[Opening DATA UNDER STUDY section]
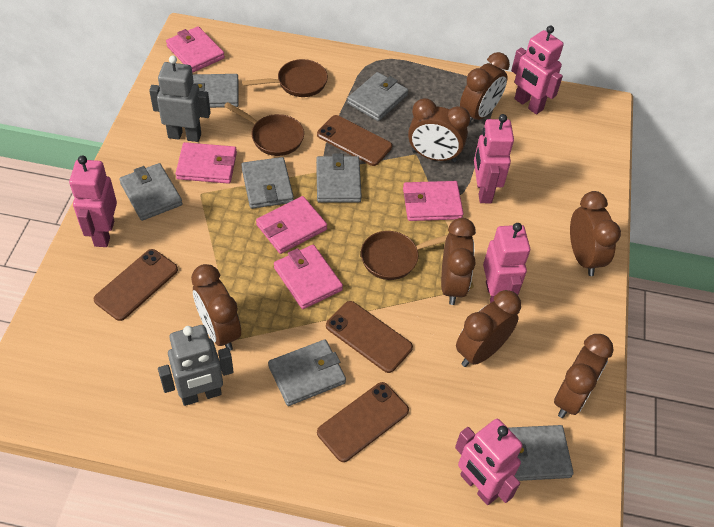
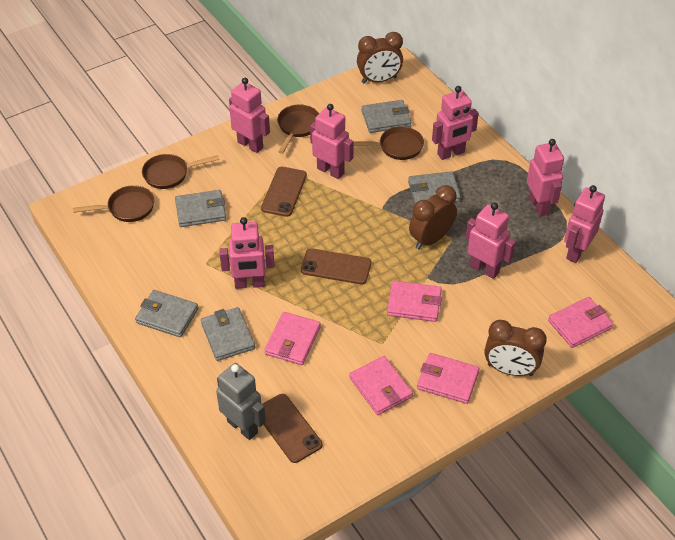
brown clock: 7 -> 3
brown pan: 3 -> 4
brown phone: 4 -> 3
grey robot: 2 -> 1
grey wallet: 7 -> 5
pink robot: 5 -> 7

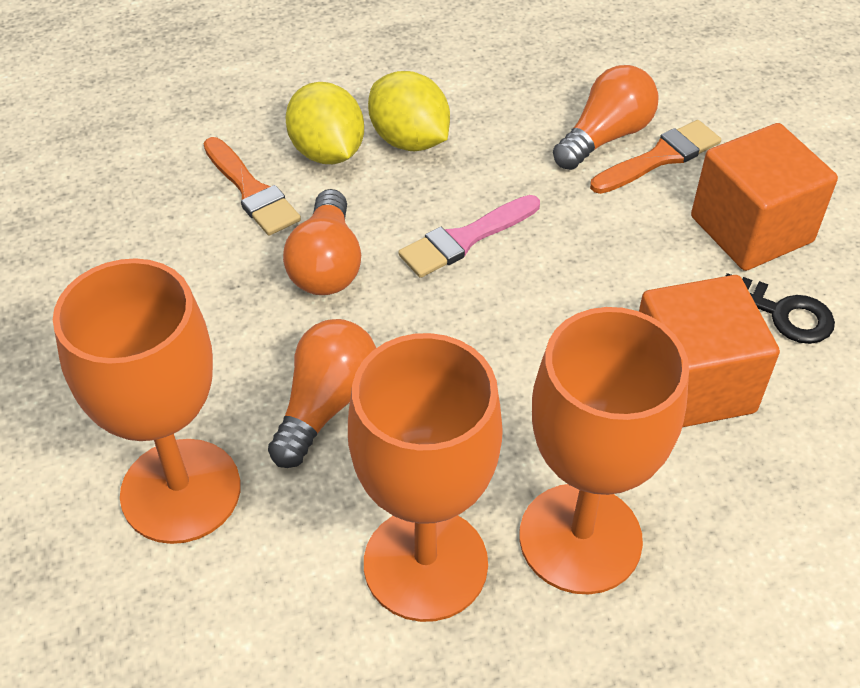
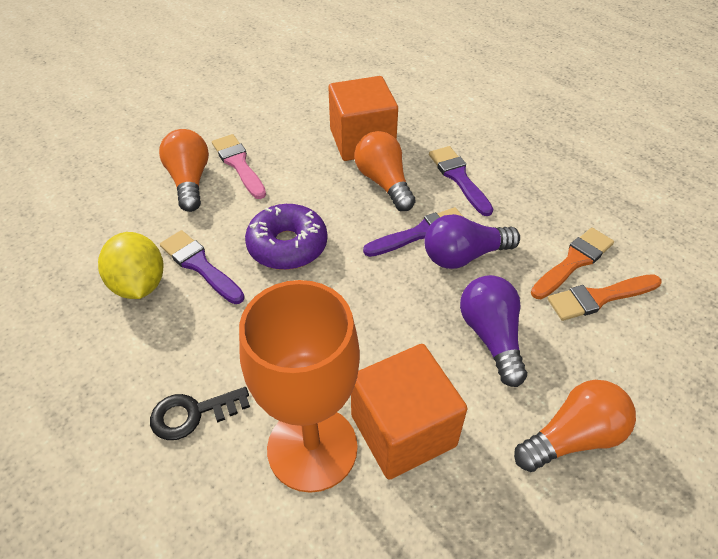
orange goblet: 3 -> 1
purple brush: 0 -> 3
purple donut: 0 -> 1
purple light bulb: 0 -> 2
yellow lemon: 2 -> 1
[Closing DATA UNDER STUDY section]
Your copy should match the records word for word, with the pictures removed.

brown clock: 7 -> 3
brown pan: 3 -> 4
brown phone: 4 -> 3
grey robot: 2 -> 1
grey wallet: 7 -> 5
pink robot: 5 -> 7

orange goblet: 3 -> 1
purple brush: 0 -> 3
purple donut: 0 -> 1
purple light bulb: 0 -> 2
yellow lemon: 2 -> 1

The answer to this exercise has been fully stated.